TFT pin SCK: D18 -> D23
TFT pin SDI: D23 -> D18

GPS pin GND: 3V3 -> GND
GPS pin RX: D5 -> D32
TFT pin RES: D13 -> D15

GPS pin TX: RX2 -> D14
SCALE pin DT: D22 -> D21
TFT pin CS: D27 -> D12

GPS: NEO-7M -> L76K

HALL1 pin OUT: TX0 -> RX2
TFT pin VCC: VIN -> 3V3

_ _ _ _

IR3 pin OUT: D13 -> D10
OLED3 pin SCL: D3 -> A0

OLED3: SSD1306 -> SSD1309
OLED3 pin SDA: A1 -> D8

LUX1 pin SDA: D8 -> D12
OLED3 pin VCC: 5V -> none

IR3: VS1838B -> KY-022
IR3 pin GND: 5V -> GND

_ _ _ _

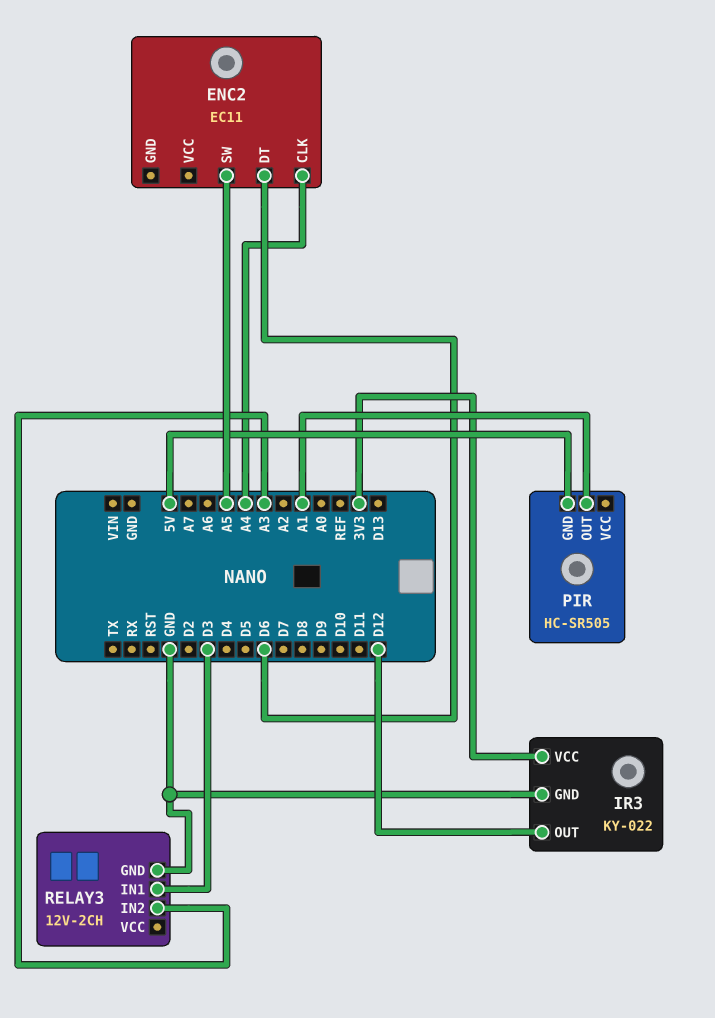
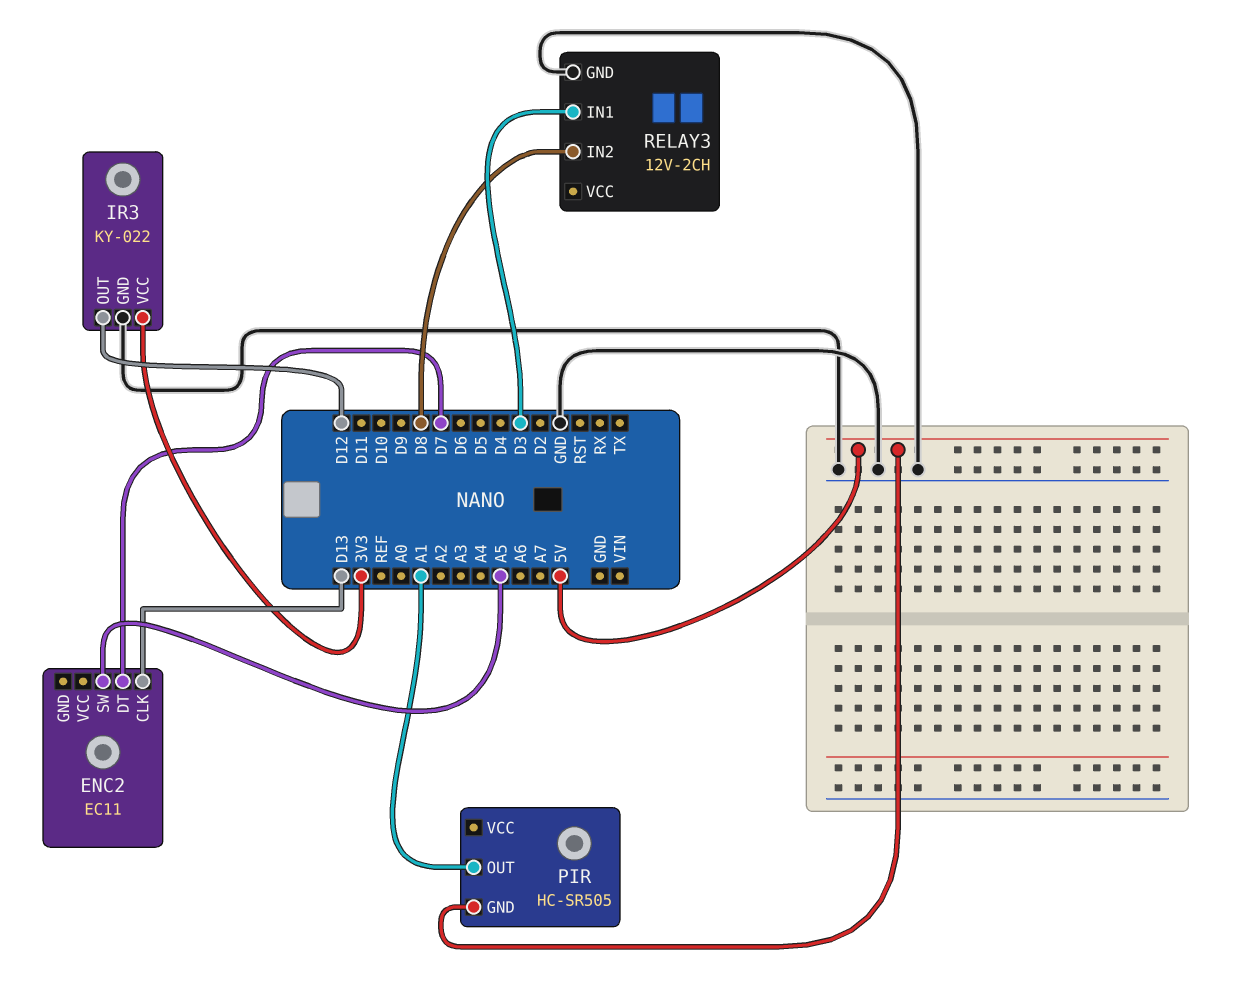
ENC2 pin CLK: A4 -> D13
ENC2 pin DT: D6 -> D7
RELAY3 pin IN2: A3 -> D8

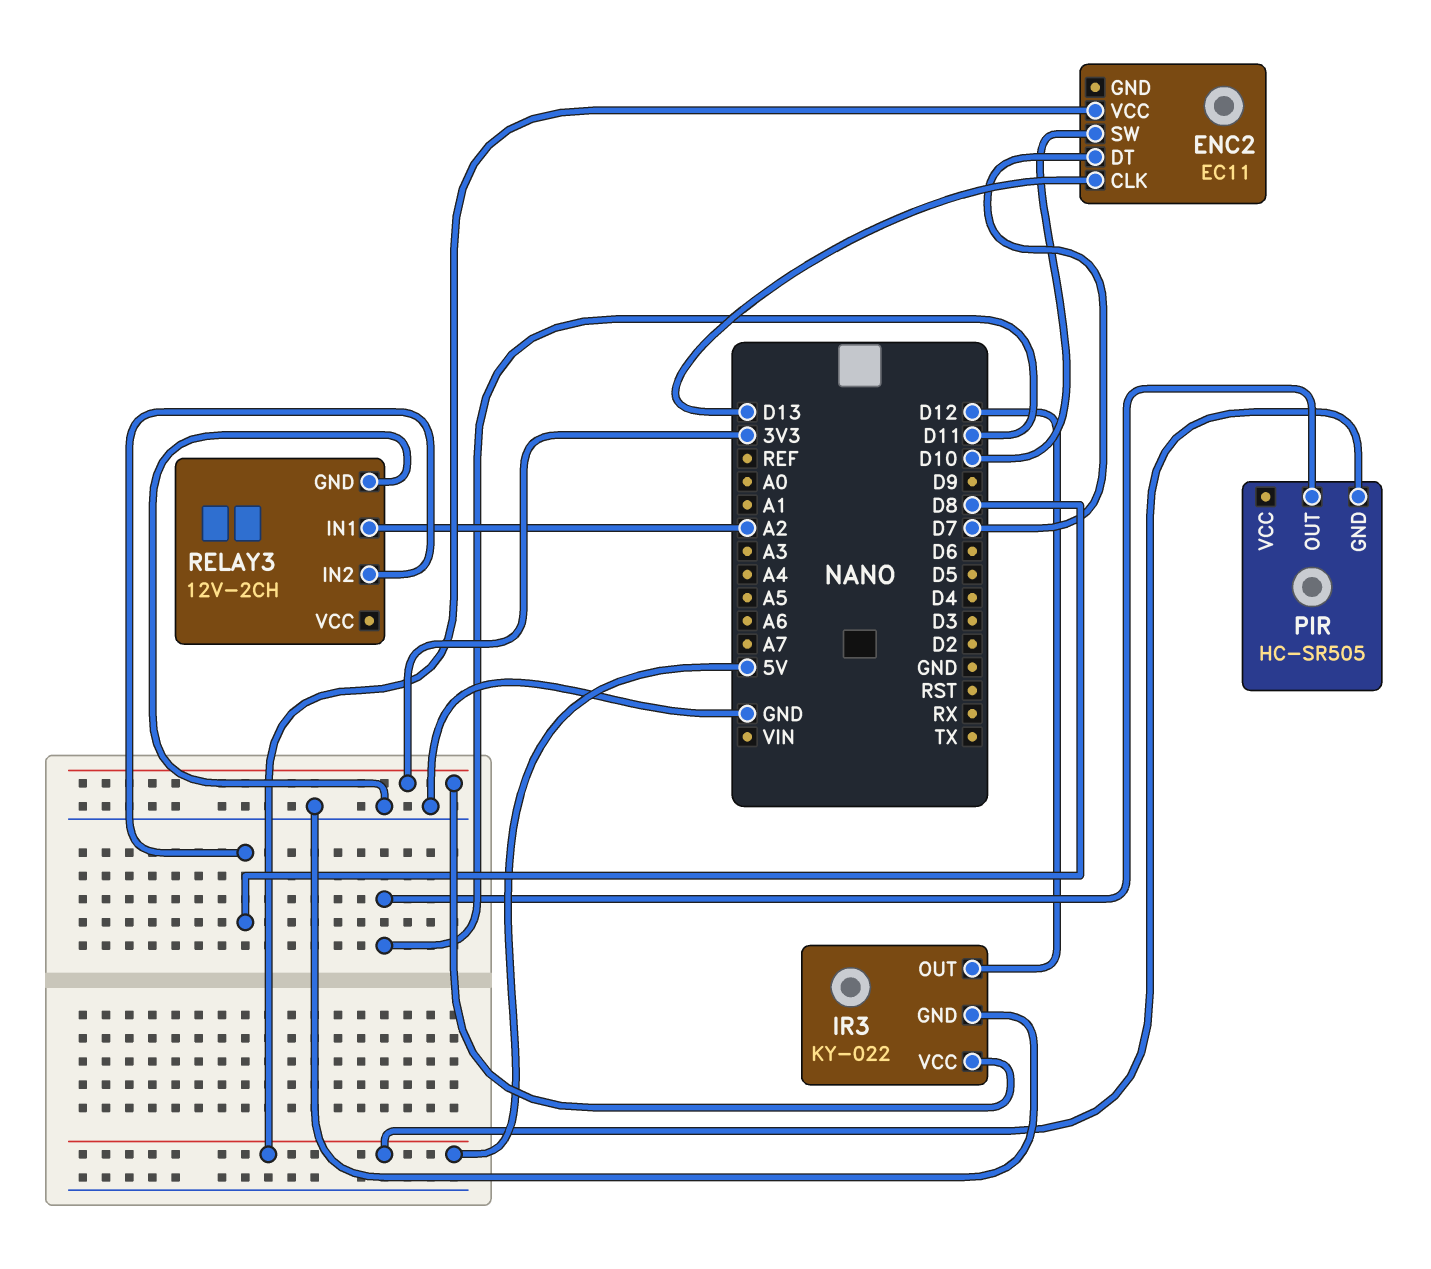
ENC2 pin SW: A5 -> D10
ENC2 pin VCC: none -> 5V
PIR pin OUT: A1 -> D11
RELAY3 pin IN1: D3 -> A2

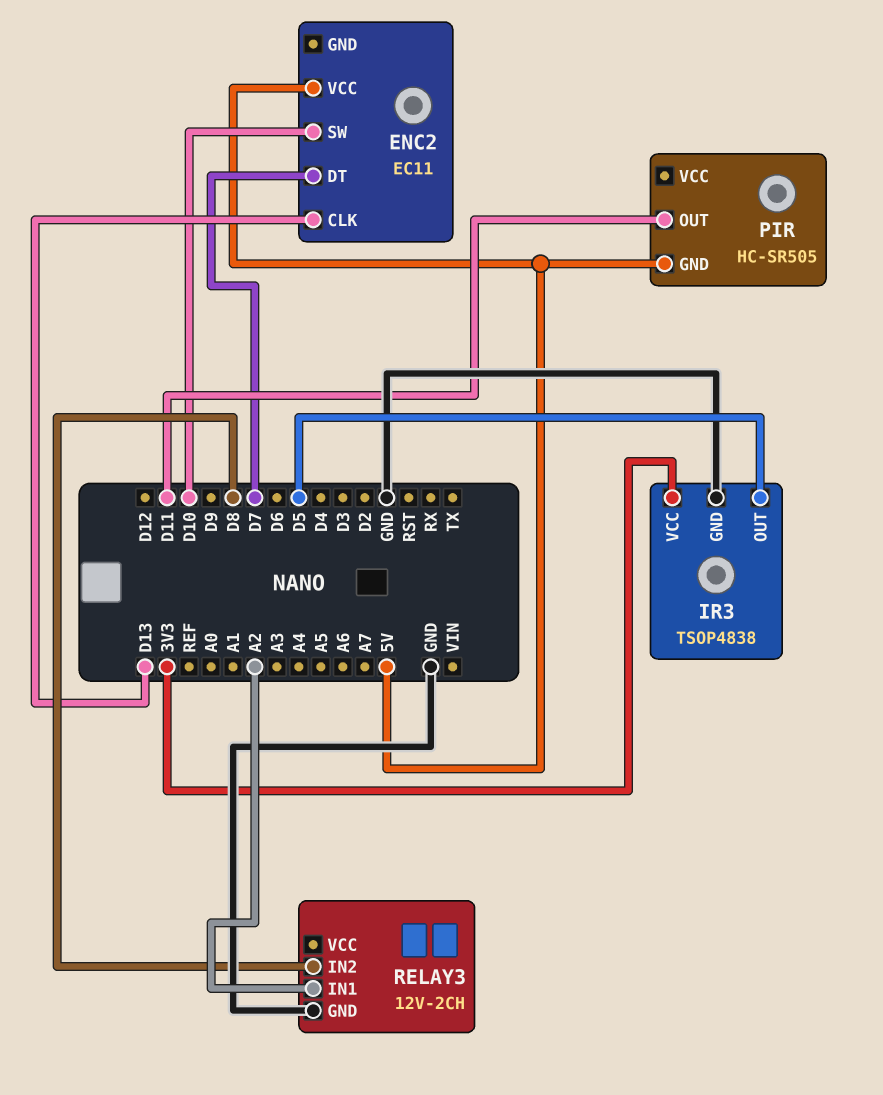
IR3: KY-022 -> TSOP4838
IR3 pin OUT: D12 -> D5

_ _ _ _

Task brief: Above are the lines; repeat exactly the ones from the line containing "LUX1 pin SDA: D8 -> D12" down to the line containing "IR3 pin GND: 5V -> GND", both inclusive.

Solution below:
LUX1 pin SDA: D8 -> D12
OLED3 pin VCC: 5V -> none

IR3: VS1838B -> KY-022
IR3 pin GND: 5V -> GND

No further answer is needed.